The problem: From the line containing "Q1: NMOS AO3400" down to the last line of the data, output each line word for word and include nothing else.

[Opening Extracted information section]

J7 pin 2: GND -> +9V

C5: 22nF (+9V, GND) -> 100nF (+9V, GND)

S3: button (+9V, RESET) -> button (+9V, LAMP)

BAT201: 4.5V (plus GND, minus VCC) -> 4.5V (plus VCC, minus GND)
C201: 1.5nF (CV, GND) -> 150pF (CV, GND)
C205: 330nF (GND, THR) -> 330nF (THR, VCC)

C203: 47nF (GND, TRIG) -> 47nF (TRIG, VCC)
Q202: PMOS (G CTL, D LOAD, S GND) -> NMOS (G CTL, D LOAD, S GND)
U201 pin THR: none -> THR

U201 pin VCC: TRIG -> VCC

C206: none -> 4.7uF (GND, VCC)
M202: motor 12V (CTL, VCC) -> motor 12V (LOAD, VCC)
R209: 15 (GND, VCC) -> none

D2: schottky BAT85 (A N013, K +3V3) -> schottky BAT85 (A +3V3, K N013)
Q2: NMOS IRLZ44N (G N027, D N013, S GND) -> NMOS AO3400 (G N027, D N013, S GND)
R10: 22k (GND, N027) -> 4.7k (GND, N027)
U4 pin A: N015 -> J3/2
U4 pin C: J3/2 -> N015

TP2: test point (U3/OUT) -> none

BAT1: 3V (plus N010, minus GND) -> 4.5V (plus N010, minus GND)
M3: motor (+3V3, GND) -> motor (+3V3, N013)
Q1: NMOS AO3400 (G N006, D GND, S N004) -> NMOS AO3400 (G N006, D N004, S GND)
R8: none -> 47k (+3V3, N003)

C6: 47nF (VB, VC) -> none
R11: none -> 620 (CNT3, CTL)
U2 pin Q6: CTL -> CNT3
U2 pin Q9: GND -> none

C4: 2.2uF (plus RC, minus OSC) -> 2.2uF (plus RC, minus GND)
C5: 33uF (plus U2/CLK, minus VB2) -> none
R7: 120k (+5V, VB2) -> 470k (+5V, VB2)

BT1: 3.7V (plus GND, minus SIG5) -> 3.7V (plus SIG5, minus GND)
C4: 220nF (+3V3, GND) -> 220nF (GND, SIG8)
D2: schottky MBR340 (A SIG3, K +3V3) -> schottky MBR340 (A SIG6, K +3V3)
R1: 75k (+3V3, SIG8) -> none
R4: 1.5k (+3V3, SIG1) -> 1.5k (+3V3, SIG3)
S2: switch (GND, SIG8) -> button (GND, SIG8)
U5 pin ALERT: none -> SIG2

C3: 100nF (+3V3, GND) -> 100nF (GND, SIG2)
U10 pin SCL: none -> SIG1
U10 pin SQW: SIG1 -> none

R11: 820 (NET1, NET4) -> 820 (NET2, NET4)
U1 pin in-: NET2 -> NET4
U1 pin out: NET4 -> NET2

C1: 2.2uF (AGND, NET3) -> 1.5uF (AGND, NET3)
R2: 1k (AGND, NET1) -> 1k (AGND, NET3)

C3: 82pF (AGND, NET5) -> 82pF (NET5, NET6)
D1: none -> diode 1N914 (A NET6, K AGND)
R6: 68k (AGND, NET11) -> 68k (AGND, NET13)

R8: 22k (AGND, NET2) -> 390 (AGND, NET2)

[Closing Extracted information section]

Finished task:
Q1: NMOS AO3400 (G N006, D GND, S N004) -> NMOS AO3400 (G N006, D N004, S GND)
R8: none -> 47k (+3V3, N003)

C6: 47nF (VB, VC) -> none
R11: none -> 620 (CNT3, CTL)
U2 pin Q6: CTL -> CNT3
U2 pin Q9: GND -> none

C4: 2.2uF (plus RC, minus OSC) -> 2.2uF (plus RC, minus GND)
C5: 33uF (plus U2/CLK, minus VB2) -> none
R7: 120k (+5V, VB2) -> 470k (+5V, VB2)

BT1: 3.7V (plus GND, minus SIG5) -> 3.7V (plus SIG5, minus GND)
C4: 220nF (+3V3, GND) -> 220nF (GND, SIG8)
D2: schottky MBR340 (A SIG3, K +3V3) -> schottky MBR340 (A SIG6, K +3V3)
R1: 75k (+3V3, SIG8) -> none
R4: 1.5k (+3V3, SIG1) -> 1.5k (+3V3, SIG3)
S2: switch (GND, SIG8) -> button (GND, SIG8)
U5 pin ALERT: none -> SIG2

C3: 100nF (+3V3, GND) -> 100nF (GND, SIG2)
U10 pin SCL: none -> SIG1
U10 pin SQW: SIG1 -> none

R11: 820 (NET1, NET4) -> 820 (NET2, NET4)
U1 pin in-: NET2 -> NET4
U1 pin out: NET4 -> NET2

C1: 2.2uF (AGND, NET3) -> 1.5uF (AGND, NET3)
R2: 1k (AGND, NET1) -> 1k (AGND, NET3)

C3: 82pF (AGND, NET5) -> 82pF (NET5, NET6)
D1: none -> diode 1N914 (A NET6, K AGND)
R6: 68k (AGND, NET11) -> 68k (AGND, NET13)

R8: 22k (AGND, NET2) -> 390 (AGND, NET2)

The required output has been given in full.